§ RECORD EXTRACTS
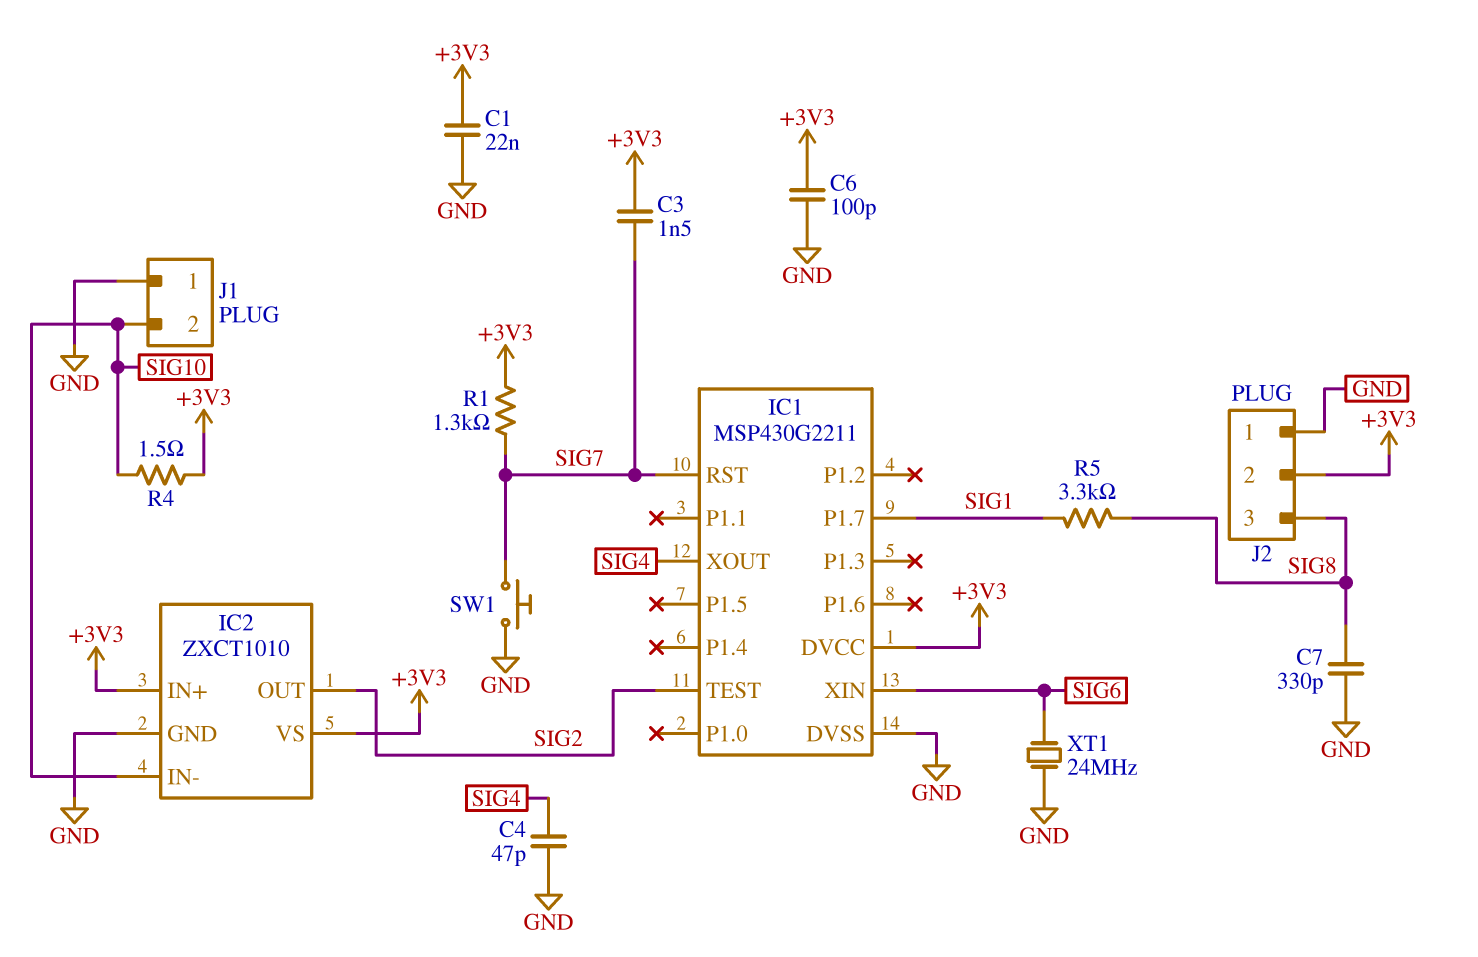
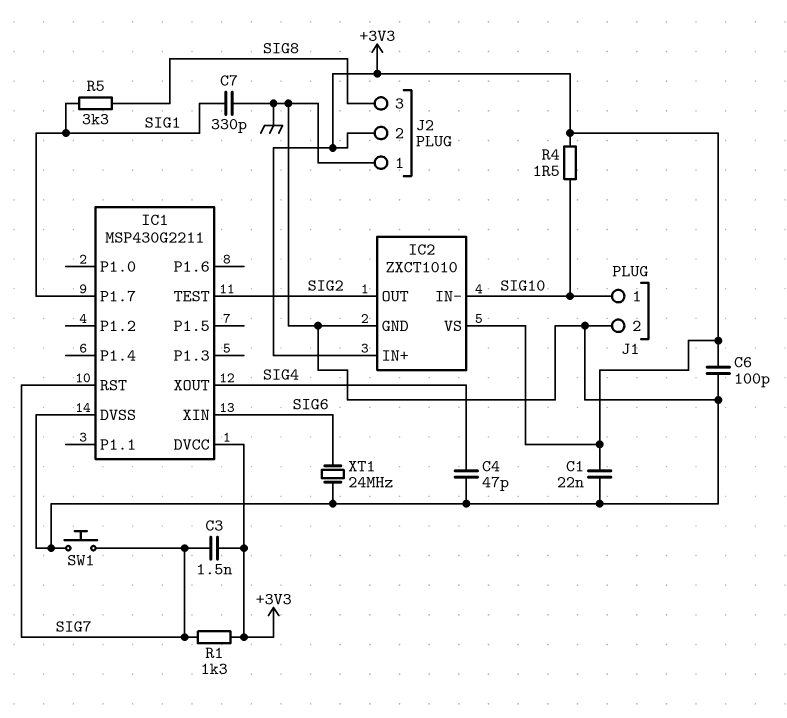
C7: 330pF (GND, SIG8) -> 330pF (GND, SIG1)
J1 pin 1: GND -> SIG10
J1 pin 2: SIG10 -> GND

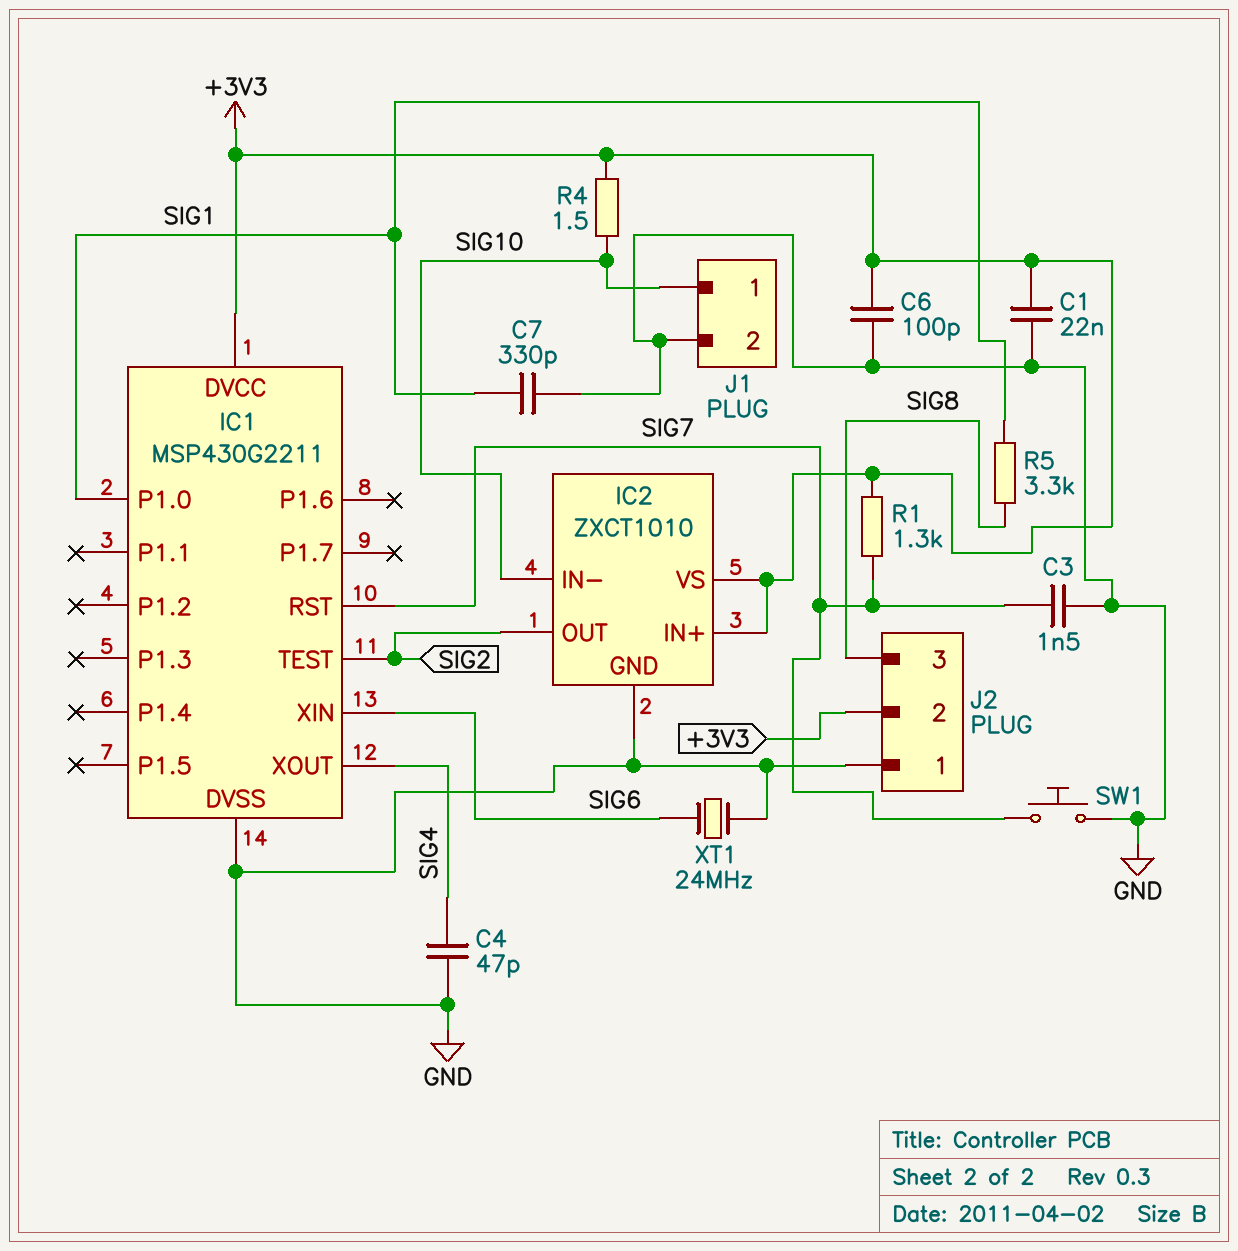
C3: 1.5nF (+3V3, SIG7) -> 1.5nF (GND, SIG7)
IC1 pin P1.0: none -> SIG1
IC1 pin P1.7: SIG1 -> none

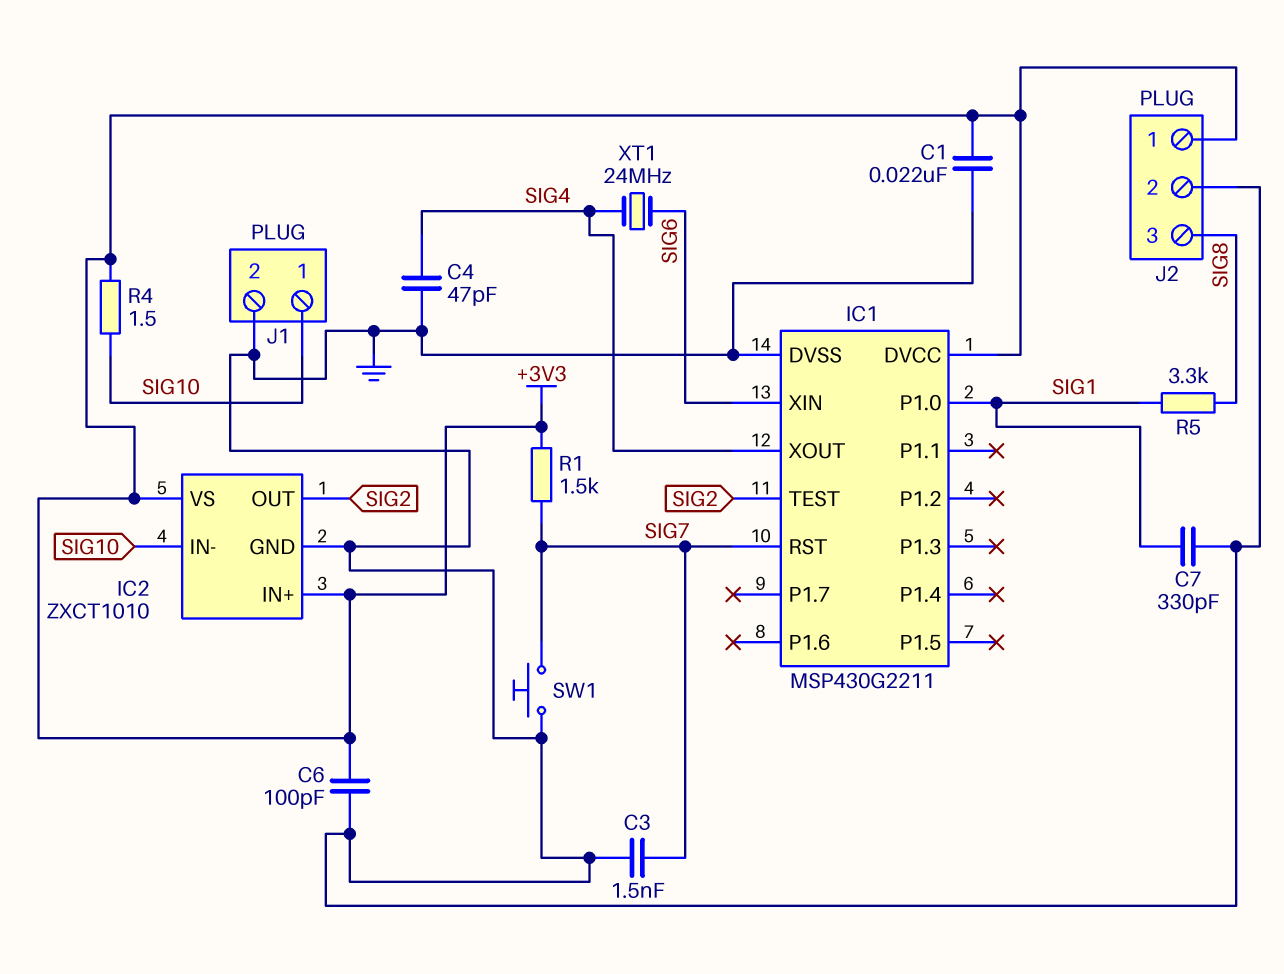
J2 pin 1: GND -> +3V3
J2 pin 2: +3V3 -> GND
R1: 1.3k (+3V3, SIG7) -> 1.5k (+3V3, SIG7)
XT1: 24MHz (GND, SIG6) -> 24MHz (SIG4, SIG6)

§ GOAL OF THE EXERCISE
The expected output is an exact retyping of the lines from the line with "IC1 pin P1.0: none -> SIG1" through the last line of the data, with both ends kept and the pictures dropped.

§ ANSWER BELOW
IC1 pin P1.0: none -> SIG1
IC1 pin P1.7: SIG1 -> none

J2 pin 1: GND -> +3V3
J2 pin 2: +3V3 -> GND
R1: 1.3k (+3V3, SIG7) -> 1.5k (+3V3, SIG7)
XT1: 24MHz (GND, SIG6) -> 24MHz (SIG4, SIG6)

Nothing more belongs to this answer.